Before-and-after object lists
=== Begin Enclosure ===

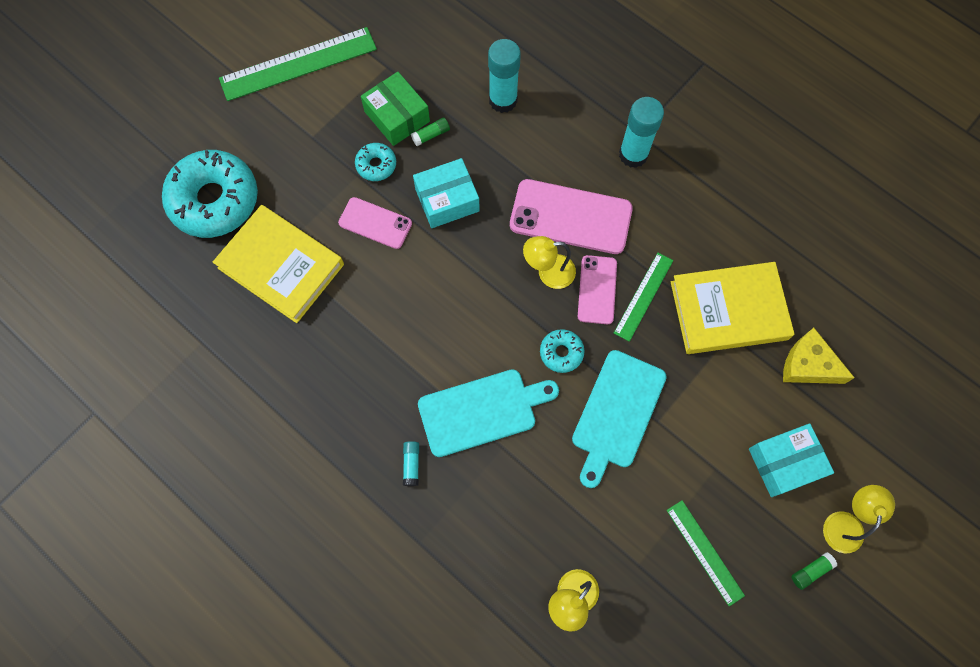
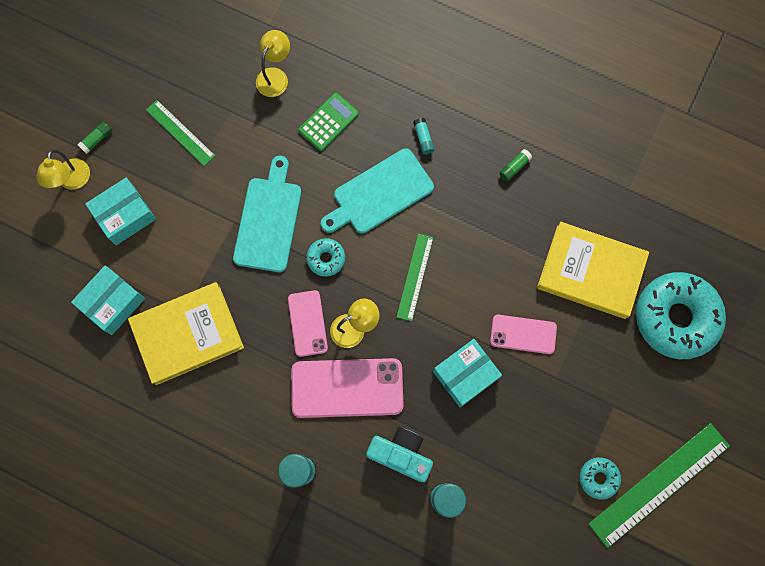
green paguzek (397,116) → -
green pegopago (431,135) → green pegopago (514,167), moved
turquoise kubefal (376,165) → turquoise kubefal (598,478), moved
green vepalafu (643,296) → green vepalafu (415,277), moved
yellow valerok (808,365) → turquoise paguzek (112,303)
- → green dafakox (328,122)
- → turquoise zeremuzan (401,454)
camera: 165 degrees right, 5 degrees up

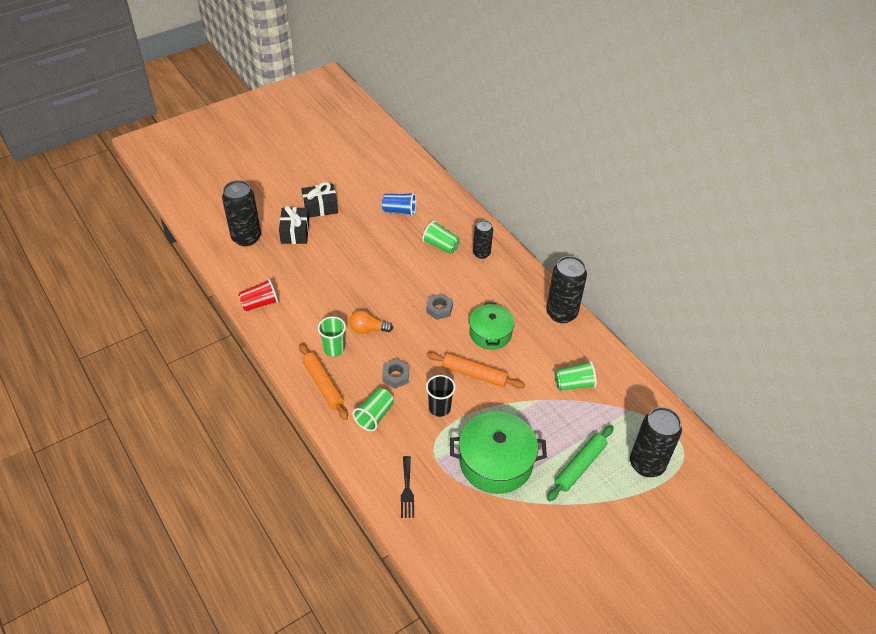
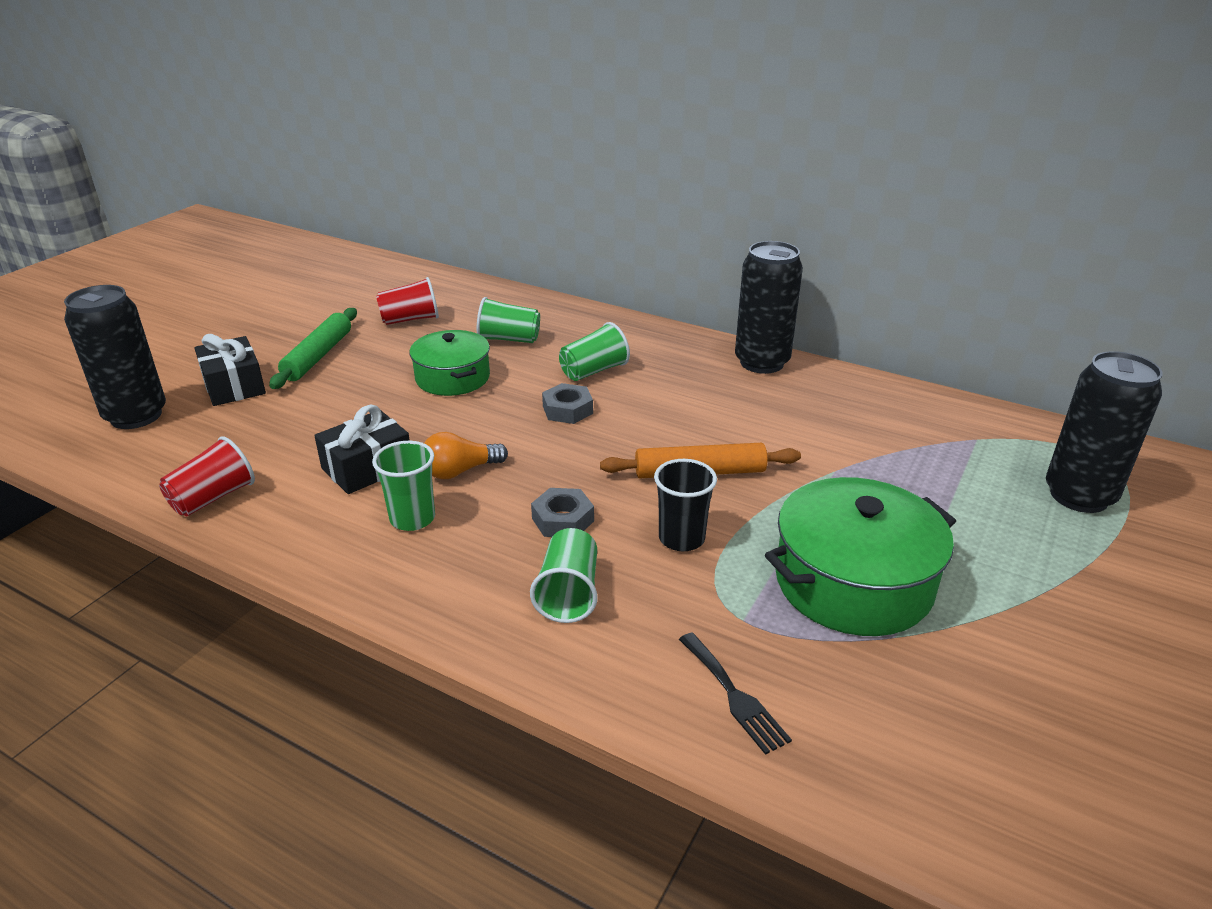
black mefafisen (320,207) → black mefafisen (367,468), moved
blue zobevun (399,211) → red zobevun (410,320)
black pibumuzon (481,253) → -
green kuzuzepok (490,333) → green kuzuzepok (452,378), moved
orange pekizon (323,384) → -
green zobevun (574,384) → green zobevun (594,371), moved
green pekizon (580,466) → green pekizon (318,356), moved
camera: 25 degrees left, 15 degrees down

=== End Enclosure ===
=== Begin Enclosure ===

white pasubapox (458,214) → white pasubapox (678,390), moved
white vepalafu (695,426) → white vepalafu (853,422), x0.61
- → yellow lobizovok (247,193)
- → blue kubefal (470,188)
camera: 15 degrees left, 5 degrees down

=== End Enclosure ===

## WHAT IS NEEDED
Match on "paguzek" and copy out every line of the entries that contains it.

## TASK RESPONSE
green paguzek (397,116) → -
yellow valerok (808,365) → turquoise paguzek (112,303)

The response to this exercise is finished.